▶ WHAT IS BEING ASKED
Here are the records. Write out exactly the lines between the one holding "U206: NOT 74HC04" and the one holding "U205: AND CD4081", inclusive.

(Content revision data)
++++++++++

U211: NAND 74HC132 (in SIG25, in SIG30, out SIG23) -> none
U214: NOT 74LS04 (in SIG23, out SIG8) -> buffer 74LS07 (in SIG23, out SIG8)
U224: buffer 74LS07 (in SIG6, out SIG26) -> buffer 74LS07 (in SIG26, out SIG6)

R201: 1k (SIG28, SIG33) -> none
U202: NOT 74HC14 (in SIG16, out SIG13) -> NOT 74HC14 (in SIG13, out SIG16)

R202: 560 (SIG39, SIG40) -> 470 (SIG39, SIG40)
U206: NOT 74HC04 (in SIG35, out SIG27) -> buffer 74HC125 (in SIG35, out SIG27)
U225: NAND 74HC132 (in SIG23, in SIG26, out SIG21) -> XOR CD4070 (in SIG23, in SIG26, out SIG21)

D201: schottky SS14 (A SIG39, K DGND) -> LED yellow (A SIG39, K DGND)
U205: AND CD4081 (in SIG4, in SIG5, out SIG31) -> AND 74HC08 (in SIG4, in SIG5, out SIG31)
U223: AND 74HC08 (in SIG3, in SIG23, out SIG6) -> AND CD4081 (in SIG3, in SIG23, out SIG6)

++++++++++

▶ EXERCISE SOLUTION
U206: NOT 74HC04 (in SIG35, out SIG27) -> buffer 74HC125 (in SIG35, out SIG27)
U225: NAND 74HC132 (in SIG23, in SIG26, out SIG21) -> XOR CD4070 (in SIG23, in SIG26, out SIG21)

D201: schottky SS14 (A SIG39, K DGND) -> LED yellow (A SIG39, K DGND)
U205: AND CD4081 (in SIG4, in SIG5, out SIG31) -> AND 74HC08 (in SIG4, in SIG5, out SIG31)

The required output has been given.